To do: Reproduce the lines from the first one through the line containing "Question: The images", substituting "black leather boot" for "brown leather shoe" and leaving everything else untouched.

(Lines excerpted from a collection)
######
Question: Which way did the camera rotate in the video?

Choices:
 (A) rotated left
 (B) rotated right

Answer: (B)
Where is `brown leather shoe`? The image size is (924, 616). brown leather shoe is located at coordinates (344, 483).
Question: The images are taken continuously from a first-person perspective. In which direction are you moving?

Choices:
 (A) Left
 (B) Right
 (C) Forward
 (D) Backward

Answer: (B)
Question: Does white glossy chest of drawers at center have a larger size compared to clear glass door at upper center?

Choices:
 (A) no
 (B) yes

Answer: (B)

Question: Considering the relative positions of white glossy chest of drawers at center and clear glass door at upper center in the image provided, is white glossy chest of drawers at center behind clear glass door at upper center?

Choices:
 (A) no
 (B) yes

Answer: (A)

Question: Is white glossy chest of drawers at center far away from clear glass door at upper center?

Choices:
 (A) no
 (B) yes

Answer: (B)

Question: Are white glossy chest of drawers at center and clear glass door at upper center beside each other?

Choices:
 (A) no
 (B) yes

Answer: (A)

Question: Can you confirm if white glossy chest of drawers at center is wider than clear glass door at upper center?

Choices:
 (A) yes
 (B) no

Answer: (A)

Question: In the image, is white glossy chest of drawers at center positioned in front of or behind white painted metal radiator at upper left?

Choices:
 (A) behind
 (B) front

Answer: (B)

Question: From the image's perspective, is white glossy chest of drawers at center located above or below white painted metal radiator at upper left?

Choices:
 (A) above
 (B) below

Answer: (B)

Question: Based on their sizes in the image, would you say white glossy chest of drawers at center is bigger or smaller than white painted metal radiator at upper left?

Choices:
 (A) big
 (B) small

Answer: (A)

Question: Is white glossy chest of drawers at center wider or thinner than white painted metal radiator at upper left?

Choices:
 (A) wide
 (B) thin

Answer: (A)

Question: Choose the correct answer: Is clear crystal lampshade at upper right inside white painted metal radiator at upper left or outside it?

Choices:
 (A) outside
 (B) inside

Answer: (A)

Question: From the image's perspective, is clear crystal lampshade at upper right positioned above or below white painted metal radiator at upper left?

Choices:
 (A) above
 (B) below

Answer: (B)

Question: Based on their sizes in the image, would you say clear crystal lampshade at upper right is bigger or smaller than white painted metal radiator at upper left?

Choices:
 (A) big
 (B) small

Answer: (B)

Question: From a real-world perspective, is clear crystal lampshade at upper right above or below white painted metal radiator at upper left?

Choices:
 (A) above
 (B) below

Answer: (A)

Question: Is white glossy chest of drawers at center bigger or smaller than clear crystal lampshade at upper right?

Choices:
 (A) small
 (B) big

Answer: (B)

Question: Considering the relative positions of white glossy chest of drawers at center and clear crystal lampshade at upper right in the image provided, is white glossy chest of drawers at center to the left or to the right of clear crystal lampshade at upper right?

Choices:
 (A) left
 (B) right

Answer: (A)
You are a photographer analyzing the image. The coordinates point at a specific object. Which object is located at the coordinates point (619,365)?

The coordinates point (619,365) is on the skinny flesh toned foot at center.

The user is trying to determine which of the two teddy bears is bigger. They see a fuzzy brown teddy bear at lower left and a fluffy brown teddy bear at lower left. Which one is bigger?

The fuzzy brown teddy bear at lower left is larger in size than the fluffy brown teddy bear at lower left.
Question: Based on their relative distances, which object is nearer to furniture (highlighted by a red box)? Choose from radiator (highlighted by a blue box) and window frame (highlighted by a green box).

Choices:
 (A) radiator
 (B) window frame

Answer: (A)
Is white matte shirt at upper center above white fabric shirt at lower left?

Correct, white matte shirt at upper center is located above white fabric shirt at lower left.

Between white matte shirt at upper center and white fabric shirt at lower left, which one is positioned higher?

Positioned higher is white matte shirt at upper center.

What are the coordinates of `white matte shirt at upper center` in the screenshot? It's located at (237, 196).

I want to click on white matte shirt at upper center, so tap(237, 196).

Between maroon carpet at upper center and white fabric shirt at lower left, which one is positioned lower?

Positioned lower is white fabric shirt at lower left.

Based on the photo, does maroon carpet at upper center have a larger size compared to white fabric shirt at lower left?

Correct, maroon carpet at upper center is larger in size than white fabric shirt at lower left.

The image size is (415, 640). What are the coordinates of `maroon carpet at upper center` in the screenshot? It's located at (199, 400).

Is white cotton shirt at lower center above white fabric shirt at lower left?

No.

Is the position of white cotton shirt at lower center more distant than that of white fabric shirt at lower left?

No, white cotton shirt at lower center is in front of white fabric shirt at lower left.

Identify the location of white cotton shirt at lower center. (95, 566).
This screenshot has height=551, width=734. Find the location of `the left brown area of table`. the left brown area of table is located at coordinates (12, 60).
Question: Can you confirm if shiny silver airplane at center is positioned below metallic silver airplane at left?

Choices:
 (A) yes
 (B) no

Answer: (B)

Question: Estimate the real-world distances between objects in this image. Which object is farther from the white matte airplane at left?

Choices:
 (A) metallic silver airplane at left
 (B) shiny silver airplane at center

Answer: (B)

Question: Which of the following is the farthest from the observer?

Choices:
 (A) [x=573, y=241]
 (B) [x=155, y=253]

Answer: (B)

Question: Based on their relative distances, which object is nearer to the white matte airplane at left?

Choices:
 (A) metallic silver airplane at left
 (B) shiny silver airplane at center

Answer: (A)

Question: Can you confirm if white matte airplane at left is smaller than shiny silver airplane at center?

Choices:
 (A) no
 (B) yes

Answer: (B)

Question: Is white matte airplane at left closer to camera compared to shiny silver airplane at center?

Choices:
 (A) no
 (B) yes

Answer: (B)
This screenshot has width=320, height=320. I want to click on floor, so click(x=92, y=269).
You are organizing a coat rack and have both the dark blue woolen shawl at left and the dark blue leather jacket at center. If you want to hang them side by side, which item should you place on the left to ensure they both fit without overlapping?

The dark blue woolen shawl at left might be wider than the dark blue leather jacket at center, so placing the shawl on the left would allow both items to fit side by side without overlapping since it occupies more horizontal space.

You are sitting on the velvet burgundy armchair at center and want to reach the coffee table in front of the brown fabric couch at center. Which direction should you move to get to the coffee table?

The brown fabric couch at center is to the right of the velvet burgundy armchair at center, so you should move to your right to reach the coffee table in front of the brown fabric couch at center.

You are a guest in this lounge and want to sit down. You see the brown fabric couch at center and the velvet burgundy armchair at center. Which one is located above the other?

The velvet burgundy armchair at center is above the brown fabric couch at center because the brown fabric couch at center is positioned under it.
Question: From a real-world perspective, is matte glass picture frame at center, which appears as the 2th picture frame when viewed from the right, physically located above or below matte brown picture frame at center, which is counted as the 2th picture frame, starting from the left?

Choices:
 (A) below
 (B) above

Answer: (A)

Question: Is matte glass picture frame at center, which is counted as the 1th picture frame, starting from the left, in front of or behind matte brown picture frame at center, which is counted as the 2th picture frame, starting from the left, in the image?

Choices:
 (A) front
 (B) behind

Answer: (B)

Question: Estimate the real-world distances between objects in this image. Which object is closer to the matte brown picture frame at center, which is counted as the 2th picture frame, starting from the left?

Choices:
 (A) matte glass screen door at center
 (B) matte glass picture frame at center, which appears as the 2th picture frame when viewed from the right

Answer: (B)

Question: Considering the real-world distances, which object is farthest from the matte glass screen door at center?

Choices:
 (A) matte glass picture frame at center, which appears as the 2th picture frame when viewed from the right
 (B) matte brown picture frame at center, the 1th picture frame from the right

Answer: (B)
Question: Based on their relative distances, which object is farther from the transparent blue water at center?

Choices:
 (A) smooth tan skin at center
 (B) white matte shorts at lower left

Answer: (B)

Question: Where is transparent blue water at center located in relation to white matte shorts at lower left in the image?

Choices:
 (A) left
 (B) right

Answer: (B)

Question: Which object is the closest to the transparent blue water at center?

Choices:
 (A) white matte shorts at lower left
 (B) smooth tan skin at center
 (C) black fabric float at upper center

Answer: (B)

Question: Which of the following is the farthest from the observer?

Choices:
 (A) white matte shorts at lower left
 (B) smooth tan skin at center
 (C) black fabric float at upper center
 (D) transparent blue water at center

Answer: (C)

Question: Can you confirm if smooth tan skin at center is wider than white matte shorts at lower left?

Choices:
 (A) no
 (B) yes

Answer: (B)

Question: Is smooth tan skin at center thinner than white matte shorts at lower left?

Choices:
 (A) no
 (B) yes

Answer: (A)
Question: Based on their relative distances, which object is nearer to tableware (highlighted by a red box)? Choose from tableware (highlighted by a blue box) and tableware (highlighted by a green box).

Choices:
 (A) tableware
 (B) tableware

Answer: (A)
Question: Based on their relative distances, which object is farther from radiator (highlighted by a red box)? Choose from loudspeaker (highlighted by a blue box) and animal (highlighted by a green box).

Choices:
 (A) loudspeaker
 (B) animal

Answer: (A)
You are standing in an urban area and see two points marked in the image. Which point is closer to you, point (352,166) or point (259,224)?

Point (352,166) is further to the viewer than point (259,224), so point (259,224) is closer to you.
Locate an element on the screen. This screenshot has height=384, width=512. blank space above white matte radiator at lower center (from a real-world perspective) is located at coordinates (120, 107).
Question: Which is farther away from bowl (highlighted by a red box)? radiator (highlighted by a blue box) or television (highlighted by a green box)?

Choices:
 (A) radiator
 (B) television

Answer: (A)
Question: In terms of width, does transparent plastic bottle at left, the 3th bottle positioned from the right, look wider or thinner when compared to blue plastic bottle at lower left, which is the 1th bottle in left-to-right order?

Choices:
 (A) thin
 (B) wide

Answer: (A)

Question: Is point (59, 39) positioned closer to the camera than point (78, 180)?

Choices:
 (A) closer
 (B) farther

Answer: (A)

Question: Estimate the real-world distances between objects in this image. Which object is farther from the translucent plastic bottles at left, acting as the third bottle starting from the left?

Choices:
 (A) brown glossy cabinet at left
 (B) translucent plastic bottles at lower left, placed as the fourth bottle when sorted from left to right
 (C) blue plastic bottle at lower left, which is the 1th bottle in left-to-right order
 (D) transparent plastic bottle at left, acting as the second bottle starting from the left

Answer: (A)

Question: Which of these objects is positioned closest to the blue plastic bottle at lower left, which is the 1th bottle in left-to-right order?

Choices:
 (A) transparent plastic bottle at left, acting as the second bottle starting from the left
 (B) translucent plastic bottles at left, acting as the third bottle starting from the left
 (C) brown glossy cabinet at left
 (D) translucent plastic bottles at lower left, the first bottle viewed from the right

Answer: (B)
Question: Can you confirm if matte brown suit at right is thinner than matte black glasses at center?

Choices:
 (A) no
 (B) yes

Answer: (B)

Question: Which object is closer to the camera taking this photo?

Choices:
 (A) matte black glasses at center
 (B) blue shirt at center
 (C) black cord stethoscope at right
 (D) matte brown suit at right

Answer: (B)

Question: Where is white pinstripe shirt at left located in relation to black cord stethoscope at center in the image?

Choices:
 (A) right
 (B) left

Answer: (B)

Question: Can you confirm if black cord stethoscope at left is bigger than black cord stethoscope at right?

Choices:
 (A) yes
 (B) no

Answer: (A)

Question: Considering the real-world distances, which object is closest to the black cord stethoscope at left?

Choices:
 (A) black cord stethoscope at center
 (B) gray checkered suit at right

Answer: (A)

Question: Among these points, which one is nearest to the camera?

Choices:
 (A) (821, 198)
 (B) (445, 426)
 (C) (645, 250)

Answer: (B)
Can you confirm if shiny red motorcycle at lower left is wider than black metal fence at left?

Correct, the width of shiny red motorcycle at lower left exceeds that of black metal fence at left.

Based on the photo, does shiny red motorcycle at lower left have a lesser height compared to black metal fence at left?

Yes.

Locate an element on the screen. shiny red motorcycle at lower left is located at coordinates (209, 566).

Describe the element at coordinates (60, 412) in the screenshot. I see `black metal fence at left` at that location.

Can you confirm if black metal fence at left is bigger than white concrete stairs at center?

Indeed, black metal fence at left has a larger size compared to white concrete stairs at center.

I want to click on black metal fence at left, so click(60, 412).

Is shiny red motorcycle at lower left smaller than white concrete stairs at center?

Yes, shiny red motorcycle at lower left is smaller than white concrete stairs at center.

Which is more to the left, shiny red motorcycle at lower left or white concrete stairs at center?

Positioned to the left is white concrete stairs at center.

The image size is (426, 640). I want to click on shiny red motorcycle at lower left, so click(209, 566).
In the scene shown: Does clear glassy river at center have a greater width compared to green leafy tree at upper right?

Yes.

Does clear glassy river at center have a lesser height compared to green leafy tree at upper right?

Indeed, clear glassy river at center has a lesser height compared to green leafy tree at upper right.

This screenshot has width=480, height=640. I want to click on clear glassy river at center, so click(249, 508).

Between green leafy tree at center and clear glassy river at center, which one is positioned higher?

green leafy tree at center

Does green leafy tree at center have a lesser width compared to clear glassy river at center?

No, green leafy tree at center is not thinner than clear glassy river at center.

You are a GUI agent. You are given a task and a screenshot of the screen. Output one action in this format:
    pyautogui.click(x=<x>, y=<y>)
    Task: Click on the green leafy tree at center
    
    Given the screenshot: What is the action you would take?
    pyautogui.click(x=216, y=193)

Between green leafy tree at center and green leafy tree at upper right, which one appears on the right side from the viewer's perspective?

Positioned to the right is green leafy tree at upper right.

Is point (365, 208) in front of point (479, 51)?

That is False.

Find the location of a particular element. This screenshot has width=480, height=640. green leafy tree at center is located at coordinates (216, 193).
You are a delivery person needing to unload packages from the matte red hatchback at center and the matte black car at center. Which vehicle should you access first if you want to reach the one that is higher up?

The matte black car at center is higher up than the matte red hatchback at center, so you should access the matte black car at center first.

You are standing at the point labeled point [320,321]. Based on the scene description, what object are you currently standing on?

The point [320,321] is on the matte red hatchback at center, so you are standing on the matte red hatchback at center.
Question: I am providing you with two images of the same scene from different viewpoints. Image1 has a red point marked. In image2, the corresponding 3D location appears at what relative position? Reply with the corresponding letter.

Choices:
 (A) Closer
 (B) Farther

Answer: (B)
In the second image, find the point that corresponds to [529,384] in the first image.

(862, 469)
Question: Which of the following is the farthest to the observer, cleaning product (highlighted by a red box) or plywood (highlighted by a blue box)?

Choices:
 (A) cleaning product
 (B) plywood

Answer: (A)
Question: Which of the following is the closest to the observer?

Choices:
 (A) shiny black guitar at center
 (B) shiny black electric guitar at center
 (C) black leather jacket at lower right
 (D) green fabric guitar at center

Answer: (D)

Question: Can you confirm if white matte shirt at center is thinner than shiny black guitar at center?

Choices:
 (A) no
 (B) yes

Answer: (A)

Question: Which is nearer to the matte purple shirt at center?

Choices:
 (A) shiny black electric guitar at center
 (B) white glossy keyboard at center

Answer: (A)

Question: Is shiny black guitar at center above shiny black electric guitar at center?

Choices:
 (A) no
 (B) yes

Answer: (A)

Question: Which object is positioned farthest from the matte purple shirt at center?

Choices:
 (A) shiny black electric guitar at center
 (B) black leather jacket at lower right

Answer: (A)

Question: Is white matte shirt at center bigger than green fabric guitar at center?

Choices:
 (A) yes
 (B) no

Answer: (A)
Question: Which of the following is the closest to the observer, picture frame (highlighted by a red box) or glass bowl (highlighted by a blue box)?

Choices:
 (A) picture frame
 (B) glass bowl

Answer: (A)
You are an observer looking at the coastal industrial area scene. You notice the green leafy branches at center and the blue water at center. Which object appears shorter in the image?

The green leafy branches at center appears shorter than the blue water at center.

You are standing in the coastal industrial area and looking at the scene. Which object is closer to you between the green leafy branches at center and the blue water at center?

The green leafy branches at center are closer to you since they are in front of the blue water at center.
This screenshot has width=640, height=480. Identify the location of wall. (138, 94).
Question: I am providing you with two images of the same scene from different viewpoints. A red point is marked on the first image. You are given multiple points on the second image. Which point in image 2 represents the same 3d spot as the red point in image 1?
######
Exercise solution:
Question: Which way did the camera rotate in the video?

Choices:
 (A) rotated left
 (B) rotated right

Answer: (B)
Where is `black leather boot`? The image size is (924, 616). black leather boot is located at coordinates (344, 483).
Question: The images are taken continuously from a first-person perspective. In which direction are you moving?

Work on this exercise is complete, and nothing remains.